For each line below, check whether "right" is present. Report how many lines have it, nothing else.

|---|

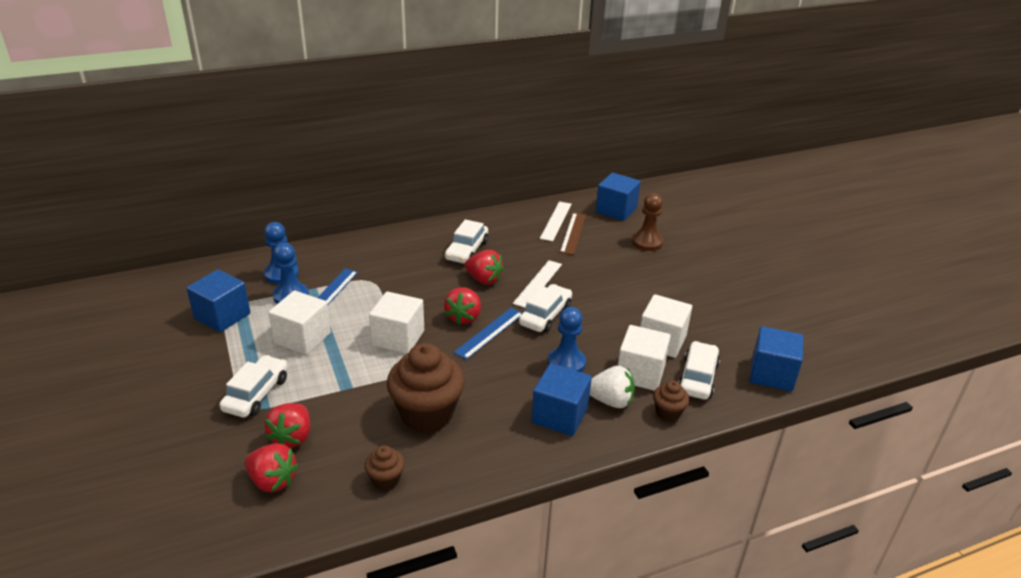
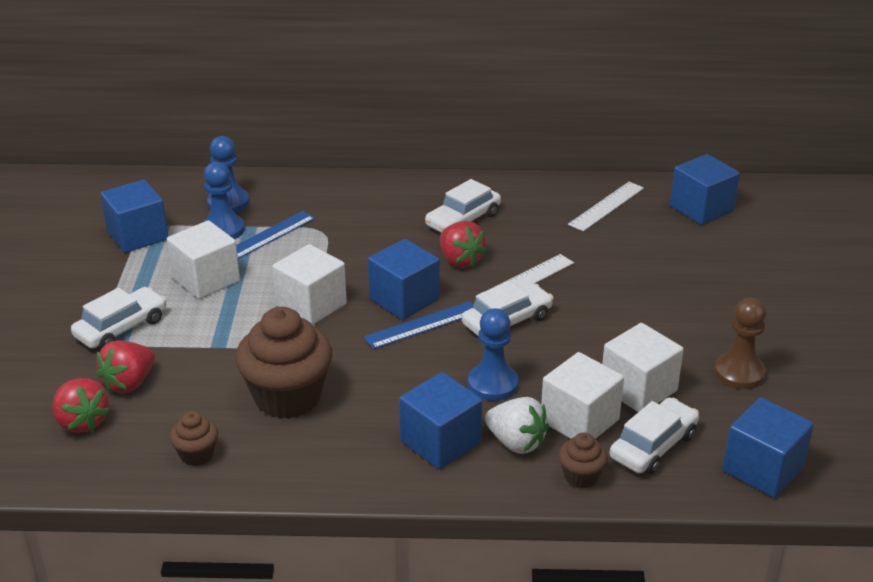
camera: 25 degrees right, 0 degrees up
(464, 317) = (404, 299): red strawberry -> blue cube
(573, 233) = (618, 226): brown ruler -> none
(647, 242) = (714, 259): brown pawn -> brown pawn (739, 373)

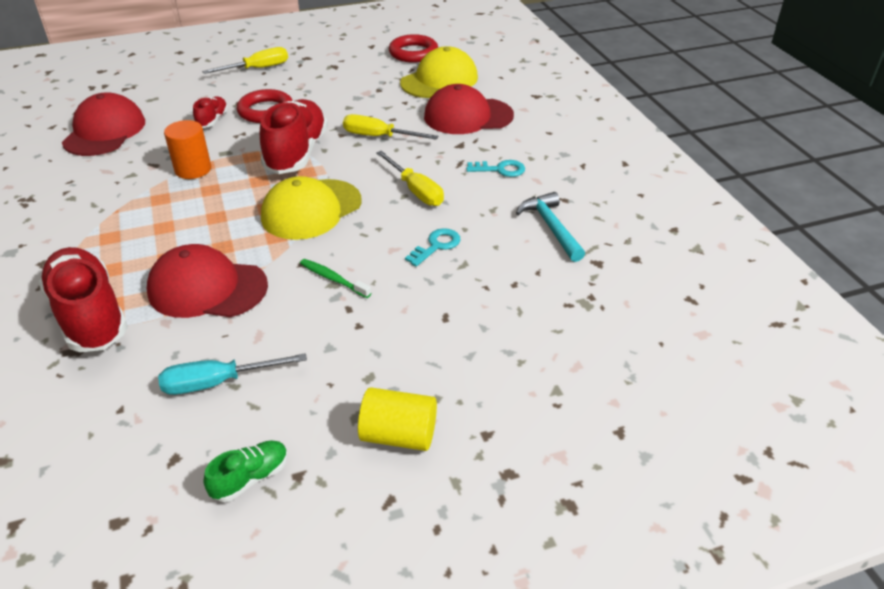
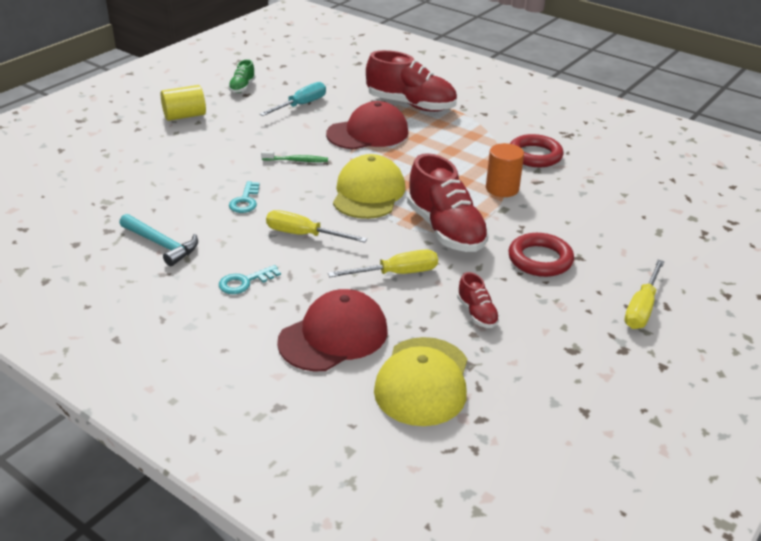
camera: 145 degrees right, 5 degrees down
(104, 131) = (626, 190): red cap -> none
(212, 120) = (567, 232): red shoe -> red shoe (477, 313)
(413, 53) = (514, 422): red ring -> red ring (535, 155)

|---|

SOLVED PROBLEM> 2